Saved data entries
-*-

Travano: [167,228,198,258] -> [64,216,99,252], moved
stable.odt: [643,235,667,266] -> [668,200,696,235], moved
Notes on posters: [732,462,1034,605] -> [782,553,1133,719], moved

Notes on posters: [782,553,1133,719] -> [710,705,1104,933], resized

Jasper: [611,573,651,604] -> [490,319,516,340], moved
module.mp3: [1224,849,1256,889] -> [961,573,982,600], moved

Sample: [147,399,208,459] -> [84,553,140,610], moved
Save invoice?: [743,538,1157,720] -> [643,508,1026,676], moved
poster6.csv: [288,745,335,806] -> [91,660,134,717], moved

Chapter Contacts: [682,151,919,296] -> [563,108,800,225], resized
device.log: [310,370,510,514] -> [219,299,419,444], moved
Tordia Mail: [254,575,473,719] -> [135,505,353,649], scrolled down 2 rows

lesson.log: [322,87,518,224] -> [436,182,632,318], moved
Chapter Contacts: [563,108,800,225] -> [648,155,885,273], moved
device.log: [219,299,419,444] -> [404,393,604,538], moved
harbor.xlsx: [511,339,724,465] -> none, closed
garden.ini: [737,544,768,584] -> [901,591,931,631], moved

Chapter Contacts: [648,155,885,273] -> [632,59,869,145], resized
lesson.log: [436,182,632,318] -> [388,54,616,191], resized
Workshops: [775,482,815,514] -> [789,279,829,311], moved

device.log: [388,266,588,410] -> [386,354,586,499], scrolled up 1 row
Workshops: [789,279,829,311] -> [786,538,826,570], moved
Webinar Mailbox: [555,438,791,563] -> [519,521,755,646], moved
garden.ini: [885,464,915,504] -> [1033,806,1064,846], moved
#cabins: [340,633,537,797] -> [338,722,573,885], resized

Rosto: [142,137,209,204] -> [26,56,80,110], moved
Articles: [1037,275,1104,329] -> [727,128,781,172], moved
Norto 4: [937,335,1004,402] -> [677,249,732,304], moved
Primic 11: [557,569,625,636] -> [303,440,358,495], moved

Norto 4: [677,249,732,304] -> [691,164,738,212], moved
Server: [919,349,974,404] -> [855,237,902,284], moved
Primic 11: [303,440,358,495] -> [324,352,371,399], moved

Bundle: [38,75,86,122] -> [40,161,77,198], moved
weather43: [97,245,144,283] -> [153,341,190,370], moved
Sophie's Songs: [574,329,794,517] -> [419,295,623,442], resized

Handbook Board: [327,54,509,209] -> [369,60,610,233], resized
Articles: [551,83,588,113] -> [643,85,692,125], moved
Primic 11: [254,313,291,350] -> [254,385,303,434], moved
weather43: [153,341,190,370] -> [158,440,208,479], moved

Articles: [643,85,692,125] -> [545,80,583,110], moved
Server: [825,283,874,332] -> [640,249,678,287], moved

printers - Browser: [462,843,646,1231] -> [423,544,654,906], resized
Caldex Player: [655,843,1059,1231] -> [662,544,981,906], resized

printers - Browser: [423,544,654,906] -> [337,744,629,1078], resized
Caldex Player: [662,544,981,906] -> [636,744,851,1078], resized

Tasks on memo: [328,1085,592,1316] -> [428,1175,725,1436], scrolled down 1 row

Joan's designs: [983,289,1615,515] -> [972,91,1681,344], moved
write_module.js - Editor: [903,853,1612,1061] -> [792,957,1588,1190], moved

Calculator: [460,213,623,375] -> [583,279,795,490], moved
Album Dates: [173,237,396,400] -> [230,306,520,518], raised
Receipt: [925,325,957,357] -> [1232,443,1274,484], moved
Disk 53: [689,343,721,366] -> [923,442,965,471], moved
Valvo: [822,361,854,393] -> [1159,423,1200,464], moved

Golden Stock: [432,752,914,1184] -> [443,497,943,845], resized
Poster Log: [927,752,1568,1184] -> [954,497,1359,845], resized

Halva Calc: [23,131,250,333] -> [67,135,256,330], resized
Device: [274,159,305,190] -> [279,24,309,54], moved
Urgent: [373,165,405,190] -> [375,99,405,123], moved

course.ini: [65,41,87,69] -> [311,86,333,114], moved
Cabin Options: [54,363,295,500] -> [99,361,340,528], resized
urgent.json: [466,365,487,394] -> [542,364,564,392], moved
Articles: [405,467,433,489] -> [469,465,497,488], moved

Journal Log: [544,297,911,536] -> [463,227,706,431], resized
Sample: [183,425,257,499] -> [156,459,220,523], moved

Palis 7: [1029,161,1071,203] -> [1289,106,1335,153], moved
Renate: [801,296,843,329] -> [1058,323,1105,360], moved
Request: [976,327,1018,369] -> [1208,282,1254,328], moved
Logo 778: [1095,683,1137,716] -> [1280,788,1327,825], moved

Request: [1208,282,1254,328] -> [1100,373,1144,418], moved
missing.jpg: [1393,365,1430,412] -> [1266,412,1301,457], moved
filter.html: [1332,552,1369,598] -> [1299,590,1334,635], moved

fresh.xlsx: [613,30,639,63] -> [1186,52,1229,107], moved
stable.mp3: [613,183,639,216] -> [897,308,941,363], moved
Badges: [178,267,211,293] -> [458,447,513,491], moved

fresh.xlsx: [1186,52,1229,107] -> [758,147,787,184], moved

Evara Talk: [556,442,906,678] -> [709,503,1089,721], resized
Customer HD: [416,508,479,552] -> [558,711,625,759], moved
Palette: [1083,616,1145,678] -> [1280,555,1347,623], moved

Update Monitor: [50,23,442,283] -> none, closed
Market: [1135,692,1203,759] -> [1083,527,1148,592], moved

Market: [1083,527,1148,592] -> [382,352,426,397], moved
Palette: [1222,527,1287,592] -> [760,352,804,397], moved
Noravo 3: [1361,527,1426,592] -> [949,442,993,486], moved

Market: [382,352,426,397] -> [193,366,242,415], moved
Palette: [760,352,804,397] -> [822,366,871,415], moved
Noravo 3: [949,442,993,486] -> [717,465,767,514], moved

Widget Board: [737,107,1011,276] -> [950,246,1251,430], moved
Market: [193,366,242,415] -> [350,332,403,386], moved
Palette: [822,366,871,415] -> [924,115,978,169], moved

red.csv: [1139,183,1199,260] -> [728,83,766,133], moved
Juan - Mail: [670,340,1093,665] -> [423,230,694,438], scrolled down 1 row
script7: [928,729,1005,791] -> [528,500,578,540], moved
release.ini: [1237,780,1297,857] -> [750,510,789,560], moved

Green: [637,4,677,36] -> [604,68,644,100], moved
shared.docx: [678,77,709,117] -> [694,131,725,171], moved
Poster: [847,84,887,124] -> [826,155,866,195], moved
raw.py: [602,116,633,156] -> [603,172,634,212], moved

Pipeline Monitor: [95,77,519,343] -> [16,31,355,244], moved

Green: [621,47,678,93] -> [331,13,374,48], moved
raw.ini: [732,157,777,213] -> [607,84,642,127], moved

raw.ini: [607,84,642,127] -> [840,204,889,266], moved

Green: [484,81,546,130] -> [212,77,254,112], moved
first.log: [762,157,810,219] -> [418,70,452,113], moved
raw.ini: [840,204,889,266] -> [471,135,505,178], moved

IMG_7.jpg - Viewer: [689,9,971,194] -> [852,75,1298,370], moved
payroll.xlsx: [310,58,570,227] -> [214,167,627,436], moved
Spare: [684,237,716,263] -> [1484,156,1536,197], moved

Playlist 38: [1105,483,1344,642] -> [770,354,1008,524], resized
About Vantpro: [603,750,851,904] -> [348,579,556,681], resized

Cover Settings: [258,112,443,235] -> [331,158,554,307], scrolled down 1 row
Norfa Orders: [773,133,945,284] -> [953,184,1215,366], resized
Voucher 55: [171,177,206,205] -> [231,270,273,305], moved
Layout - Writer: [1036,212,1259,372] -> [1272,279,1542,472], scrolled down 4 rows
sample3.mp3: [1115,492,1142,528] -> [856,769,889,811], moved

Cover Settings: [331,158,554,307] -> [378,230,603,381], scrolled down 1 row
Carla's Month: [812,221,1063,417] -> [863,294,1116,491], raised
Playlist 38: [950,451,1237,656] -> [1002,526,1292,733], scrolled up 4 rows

-*-

EXERCISE DETAILS
Return, unchanged, the run of lines above that opens with the line containing "Articles: [551,83,588,113] ->" and closes with the line containing "Articles: [405,467,433,489] ->". Include both.

ANSWER SECTION
Articles: [551,83,588,113] -> [643,85,692,125], moved
Primic 11: [254,313,291,350] -> [254,385,303,434], moved
weather43: [153,341,190,370] -> [158,440,208,479], moved

Articles: [643,85,692,125] -> [545,80,583,110], moved
Server: [825,283,874,332] -> [640,249,678,287], moved

printers - Browser: [462,843,646,1231] -> [423,544,654,906], resized
Caldex Player: [655,843,1059,1231] -> [662,544,981,906], resized

printers - Browser: [423,544,654,906] -> [337,744,629,1078], resized
Caldex Player: [662,544,981,906] -> [636,744,851,1078], resized

Tasks on memo: [328,1085,592,1316] -> [428,1175,725,1436], scrolled down 1 row

Joan's designs: [983,289,1615,515] -> [972,91,1681,344], moved
write_module.js - Editor: [903,853,1612,1061] -> [792,957,1588,1190], moved

Calculator: [460,213,623,375] -> [583,279,795,490], moved
Album Dates: [173,237,396,400] -> [230,306,520,518], raised
Receipt: [925,325,957,357] -> [1232,443,1274,484], moved
Disk 53: [689,343,721,366] -> [923,442,965,471], moved
Valvo: [822,361,854,393] -> [1159,423,1200,464], moved

Golden Stock: [432,752,914,1184] -> [443,497,943,845], resized
Poster Log: [927,752,1568,1184] -> [954,497,1359,845], resized

Halva Calc: [23,131,250,333] -> [67,135,256,330], resized
Device: [274,159,305,190] -> [279,24,309,54], moved
Urgent: [373,165,405,190] -> [375,99,405,123], moved

course.ini: [65,41,87,69] -> [311,86,333,114], moved
Cabin Options: [54,363,295,500] -> [99,361,340,528], resized
urgent.json: [466,365,487,394] -> [542,364,564,392], moved
Articles: [405,467,433,489] -> [469,465,497,488], moved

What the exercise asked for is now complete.